* **WHAT YOU ARE ASKED TO DO**: Search the entries for the word "plus". Copy each line in which it is found.

Segment Start: TASK INPUTS

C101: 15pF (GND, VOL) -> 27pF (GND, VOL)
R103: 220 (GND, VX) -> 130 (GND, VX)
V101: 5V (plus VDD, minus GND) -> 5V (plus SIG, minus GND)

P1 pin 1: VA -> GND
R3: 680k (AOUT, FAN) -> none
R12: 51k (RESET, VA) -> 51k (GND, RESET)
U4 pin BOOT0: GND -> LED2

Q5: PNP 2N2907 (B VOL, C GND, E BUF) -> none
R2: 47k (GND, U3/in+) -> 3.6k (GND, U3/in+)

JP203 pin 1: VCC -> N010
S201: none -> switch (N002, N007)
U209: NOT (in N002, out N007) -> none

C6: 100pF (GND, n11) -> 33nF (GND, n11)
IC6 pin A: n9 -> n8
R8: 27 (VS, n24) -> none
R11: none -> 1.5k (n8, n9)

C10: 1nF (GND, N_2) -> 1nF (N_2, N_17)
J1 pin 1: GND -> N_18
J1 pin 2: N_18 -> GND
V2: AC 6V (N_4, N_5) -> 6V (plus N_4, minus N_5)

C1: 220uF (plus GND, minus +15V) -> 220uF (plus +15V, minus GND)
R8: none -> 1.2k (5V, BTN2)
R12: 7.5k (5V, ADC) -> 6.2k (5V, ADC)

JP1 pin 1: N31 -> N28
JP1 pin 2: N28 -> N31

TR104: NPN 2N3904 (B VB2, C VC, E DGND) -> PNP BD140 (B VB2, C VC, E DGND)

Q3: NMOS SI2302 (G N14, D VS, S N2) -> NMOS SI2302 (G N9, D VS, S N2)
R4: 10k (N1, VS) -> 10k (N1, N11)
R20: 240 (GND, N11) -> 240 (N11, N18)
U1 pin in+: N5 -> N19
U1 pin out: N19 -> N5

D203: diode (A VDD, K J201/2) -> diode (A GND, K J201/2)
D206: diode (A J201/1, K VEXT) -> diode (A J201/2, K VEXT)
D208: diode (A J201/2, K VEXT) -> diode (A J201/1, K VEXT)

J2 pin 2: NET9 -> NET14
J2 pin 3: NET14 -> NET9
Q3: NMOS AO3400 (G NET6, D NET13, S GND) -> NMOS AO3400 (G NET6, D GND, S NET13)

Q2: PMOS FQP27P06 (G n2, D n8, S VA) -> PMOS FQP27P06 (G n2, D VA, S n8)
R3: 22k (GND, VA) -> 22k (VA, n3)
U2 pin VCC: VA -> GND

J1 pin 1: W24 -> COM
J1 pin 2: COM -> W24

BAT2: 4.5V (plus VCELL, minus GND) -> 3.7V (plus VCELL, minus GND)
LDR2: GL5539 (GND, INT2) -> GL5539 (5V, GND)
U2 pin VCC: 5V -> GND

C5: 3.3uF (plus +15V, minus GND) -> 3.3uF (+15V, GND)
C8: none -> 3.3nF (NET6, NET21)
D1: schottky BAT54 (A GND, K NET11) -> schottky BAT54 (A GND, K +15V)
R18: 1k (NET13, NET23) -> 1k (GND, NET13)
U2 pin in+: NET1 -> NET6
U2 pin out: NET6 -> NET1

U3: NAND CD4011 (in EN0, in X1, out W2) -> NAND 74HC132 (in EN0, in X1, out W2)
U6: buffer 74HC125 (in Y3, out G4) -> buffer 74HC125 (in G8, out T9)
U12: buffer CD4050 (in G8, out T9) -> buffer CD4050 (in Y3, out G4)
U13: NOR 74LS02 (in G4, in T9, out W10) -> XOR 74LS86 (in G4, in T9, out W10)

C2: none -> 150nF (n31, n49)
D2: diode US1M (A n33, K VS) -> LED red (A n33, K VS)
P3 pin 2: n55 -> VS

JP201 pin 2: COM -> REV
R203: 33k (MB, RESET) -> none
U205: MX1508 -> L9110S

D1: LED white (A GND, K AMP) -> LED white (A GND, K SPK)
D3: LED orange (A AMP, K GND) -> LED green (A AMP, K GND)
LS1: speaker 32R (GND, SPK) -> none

Segment End: TASK INPUTS

* **SOLUTION FOR THIS EXERCISE**:
V101: 5V (plus VDD, minus GND) -> 5V (plus SIG, minus GND)
V2: AC 6V (N_4, N_5) -> 6V (plus N_4, minus N_5)
C1: 220uF (plus GND, minus +15V) -> 220uF (plus +15V, minus GND)
BAT2: 4.5V (plus VCELL, minus GND) -> 3.7V (plus VCELL, minus GND)
C5: 3.3uF (plus +15V, minus GND) -> 3.3uF (+15V, GND)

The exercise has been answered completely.